**ACTIVITY:** Every picture is to be removed, and all the data is to be copied exactly.
┌──
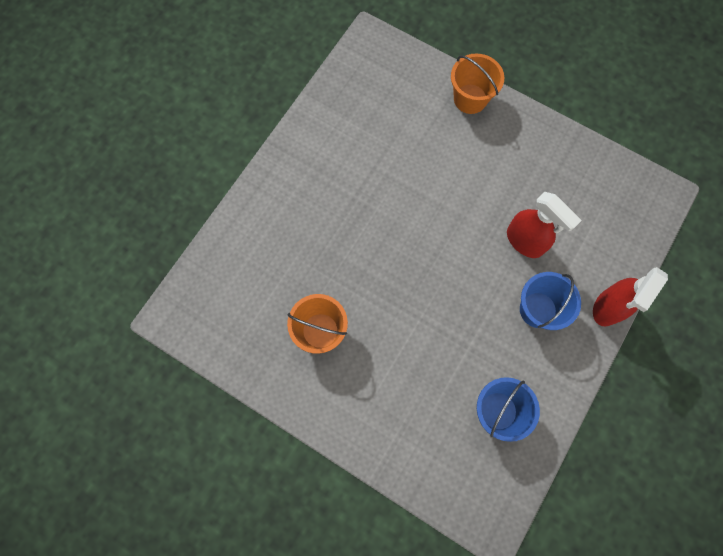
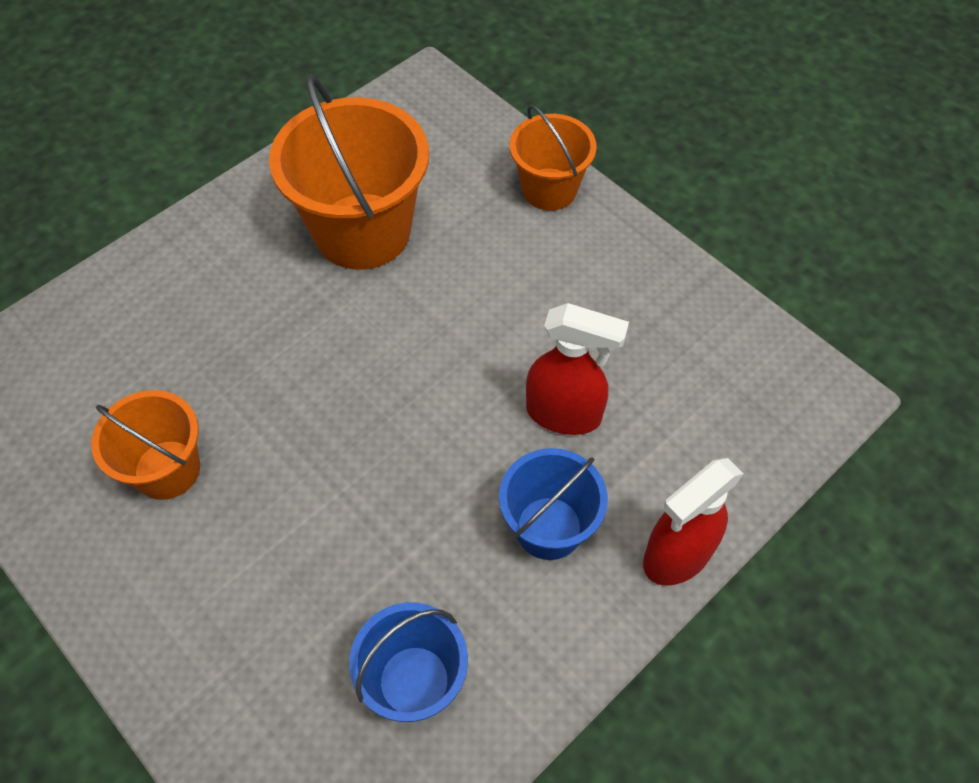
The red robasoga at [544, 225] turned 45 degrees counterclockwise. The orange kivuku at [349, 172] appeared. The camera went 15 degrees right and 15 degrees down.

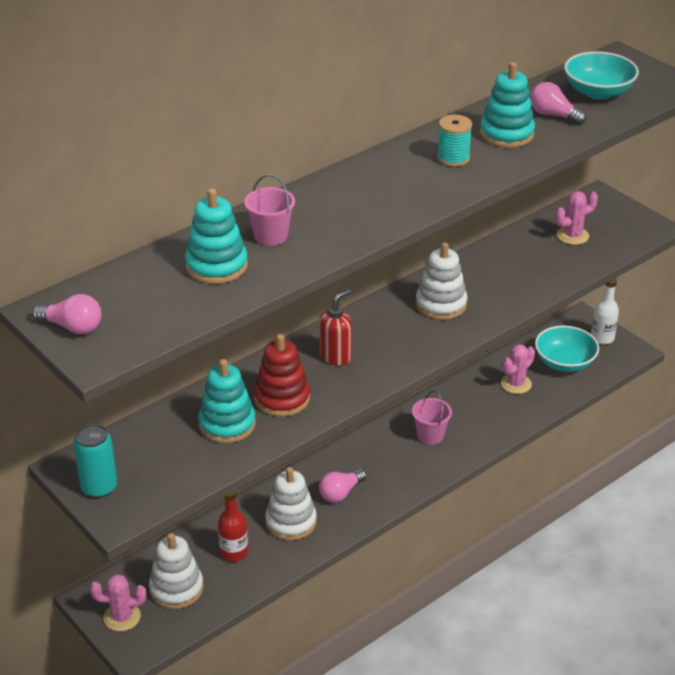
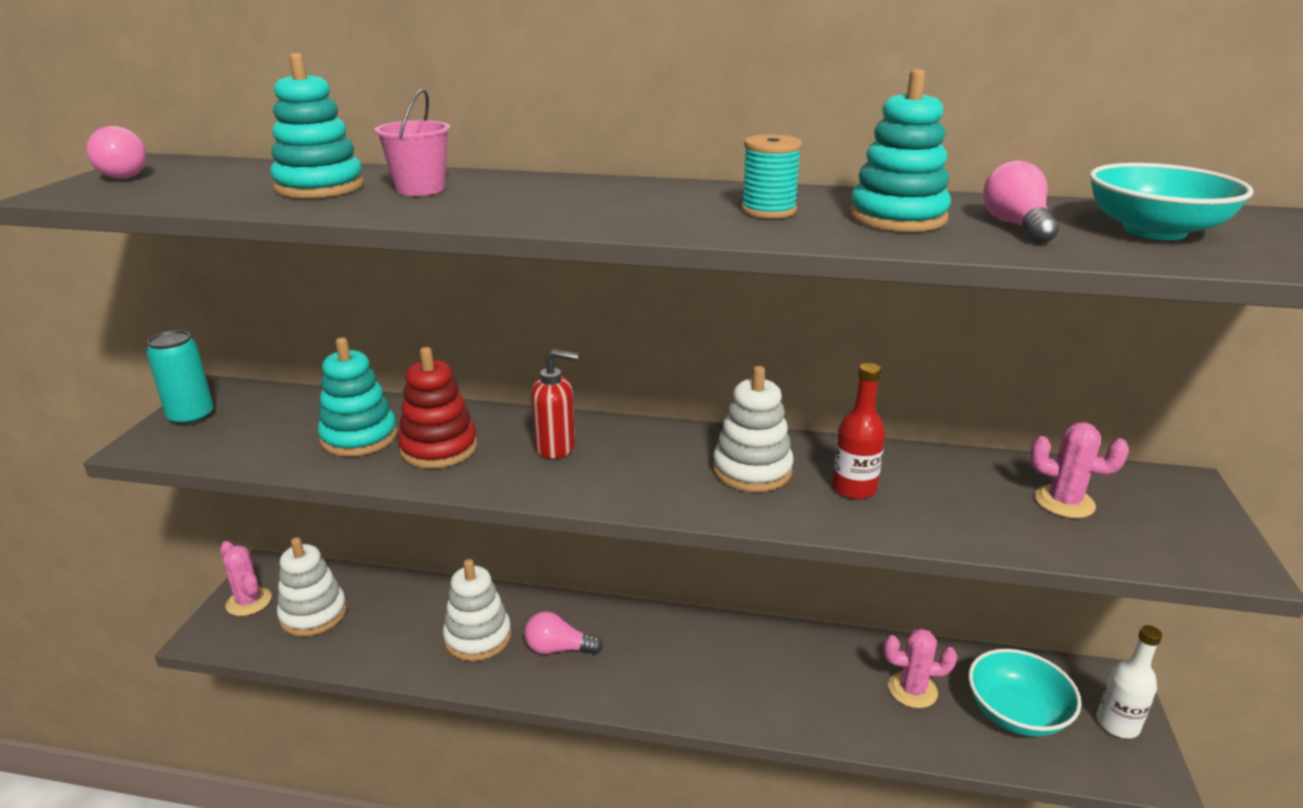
The pink kivuku at [432, 418] disappeared. The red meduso moved from [233, 526] to [858, 431]. The camera went 50 degrees right and 10 degrees down.

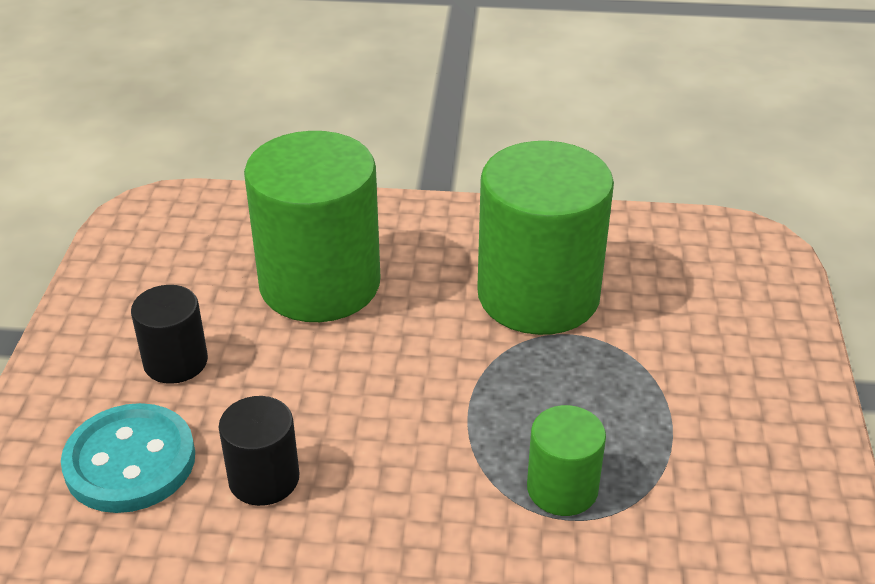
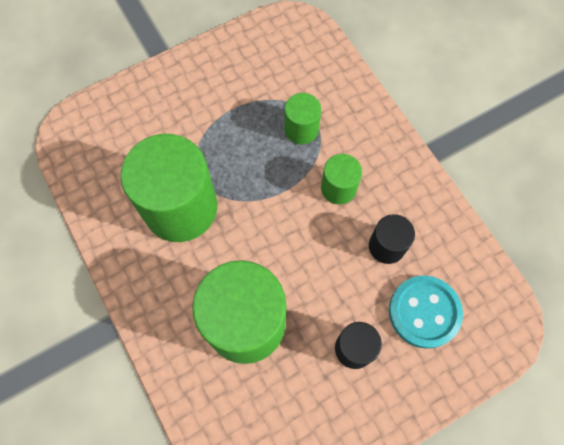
The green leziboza at [341, 179] appeared. The camera went 125 degrees left and 30 degrees up.

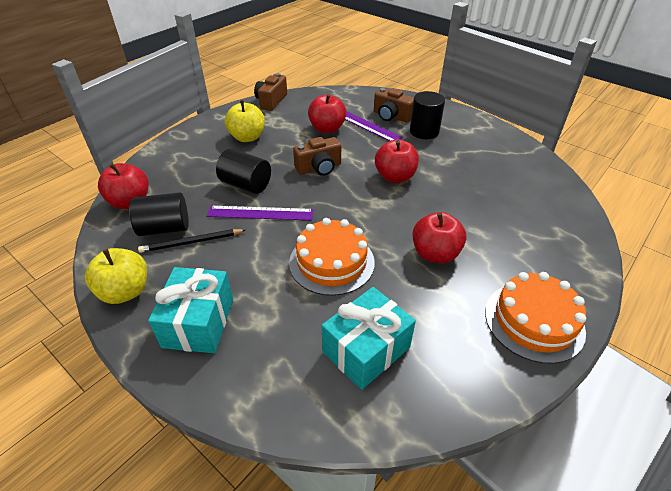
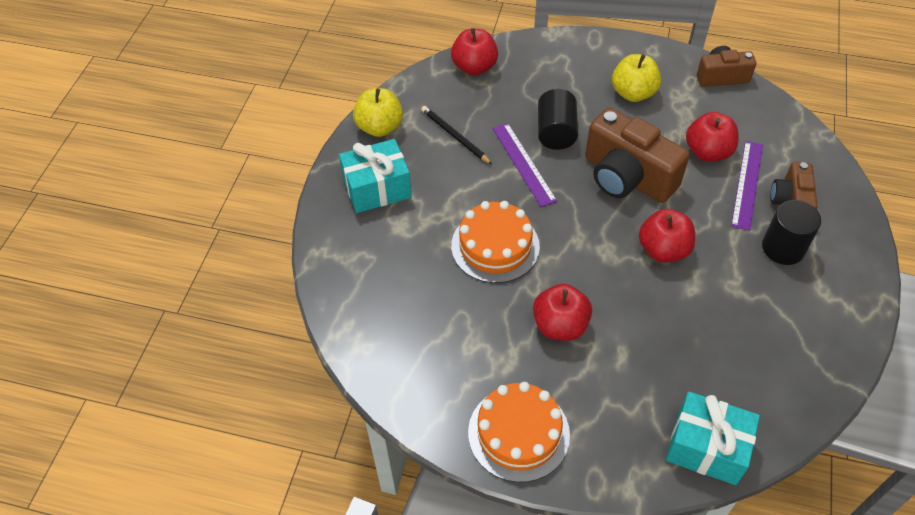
The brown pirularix at [317, 156] changed to 1.72 times the size. The black leziboza at [158, 214] disappeared. The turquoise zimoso moved from [369, 338] to [713, 438]. The camera went 65 degrees right and 10 degrees up.

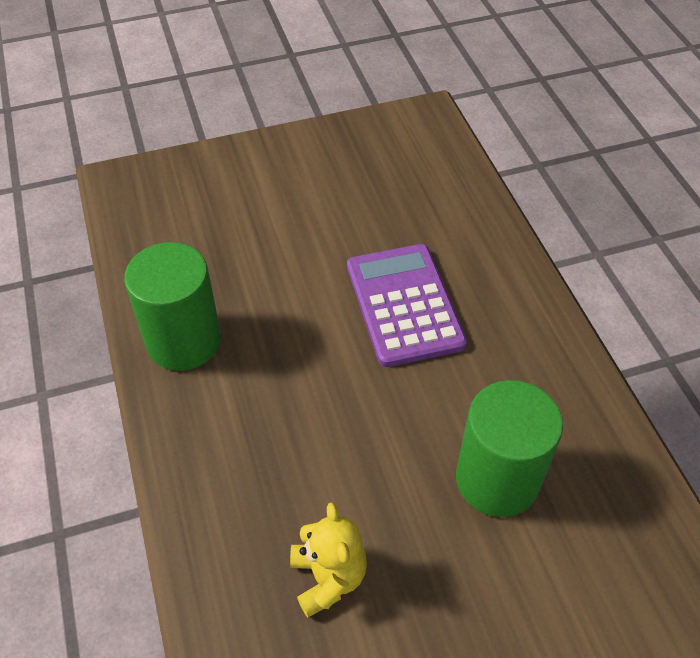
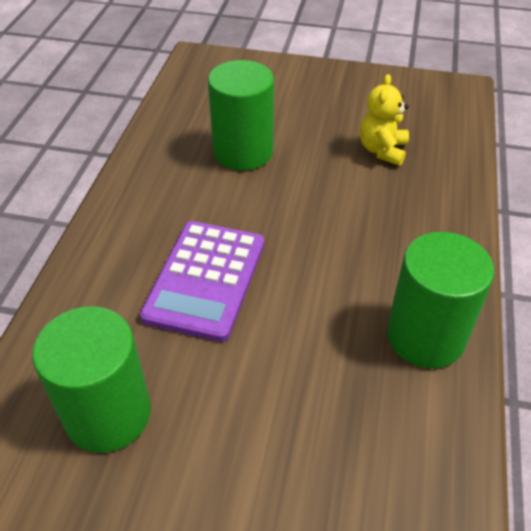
The green leziboza at [91, 379] appeared. The camera went 150 degrees left and 5 degrees down.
└──
**ANSWER AREA:**
The red robasoga at [544, 225] turned 45 degrees counterclockwise. The orange kivuku at [349, 172] appeared. The camera went 15 degrees right and 15 degrees down.

The pink kivuku at [432, 418] disappeared. The red meduso moved from [233, 526] to [858, 431]. The camera went 50 degrees right and 10 degrees down.

The green leziboza at [341, 179] appeared. The camera went 125 degrees left and 30 degrees up.

The brown pirularix at [317, 156] changed to 1.72 times the size. The black leziboza at [158, 214] disappeared. The turquoise zimoso moved from [369, 338] to [713, 438]. The camera went 65 degrees right and 10 degrees up.

The green leziboza at [91, 379] appeared. The camera went 150 degrees left and 5 degrees down.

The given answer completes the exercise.